▶ [EXERCISE AIM]:
Would you restate the entries below word for word, starting at the first line and ending with the one that has "RADIO1 pin CSN: 9 -> 6"?

▶ [SUPPLIED DATA]:
◇ ◇ ◇
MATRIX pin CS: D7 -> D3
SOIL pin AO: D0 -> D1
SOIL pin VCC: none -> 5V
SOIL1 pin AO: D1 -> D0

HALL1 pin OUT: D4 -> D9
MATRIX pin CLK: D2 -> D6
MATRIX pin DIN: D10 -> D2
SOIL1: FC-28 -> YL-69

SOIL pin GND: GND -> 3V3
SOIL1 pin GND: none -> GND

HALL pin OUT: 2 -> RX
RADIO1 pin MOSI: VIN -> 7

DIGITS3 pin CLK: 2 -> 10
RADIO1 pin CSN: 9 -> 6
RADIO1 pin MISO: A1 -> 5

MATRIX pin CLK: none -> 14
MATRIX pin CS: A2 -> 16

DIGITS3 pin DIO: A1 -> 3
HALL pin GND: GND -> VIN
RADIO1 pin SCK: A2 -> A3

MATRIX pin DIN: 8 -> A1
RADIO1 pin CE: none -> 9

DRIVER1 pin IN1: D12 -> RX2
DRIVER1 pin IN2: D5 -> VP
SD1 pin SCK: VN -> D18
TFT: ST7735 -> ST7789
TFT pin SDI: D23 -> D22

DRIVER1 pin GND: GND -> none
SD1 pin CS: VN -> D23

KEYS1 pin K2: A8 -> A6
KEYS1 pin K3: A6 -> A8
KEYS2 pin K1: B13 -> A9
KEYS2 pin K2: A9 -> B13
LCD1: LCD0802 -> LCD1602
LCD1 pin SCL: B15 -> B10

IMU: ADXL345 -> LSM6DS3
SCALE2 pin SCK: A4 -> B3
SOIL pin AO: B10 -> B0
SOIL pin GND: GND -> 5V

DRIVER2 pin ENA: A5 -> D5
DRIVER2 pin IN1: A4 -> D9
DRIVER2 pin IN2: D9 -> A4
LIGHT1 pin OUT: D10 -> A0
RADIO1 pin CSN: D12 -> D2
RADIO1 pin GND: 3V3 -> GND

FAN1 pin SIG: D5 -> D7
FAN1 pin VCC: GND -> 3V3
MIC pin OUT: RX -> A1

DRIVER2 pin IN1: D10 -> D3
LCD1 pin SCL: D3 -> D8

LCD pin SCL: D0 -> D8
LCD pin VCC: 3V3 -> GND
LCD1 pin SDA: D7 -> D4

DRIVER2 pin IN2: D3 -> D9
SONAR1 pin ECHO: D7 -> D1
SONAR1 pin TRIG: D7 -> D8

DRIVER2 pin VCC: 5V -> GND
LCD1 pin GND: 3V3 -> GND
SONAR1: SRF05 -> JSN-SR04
◇ ◇ ◇
▶ [RESPONSE TO THE EXERCISE]:
MATRIX pin CS: D7 -> D3
SOIL pin AO: D0 -> D1
SOIL pin VCC: none -> 5V
SOIL1 pin AO: D1 -> D0

HALL1 pin OUT: D4 -> D9
MATRIX pin CLK: D2 -> D6
MATRIX pin DIN: D10 -> D2
SOIL1: FC-28 -> YL-69

SOIL pin GND: GND -> 3V3
SOIL1 pin GND: none -> GND

HALL pin OUT: 2 -> RX
RADIO1 pin MOSI: VIN -> 7

DIGITS3 pin CLK: 2 -> 10
RADIO1 pin CSN: 9 -> 6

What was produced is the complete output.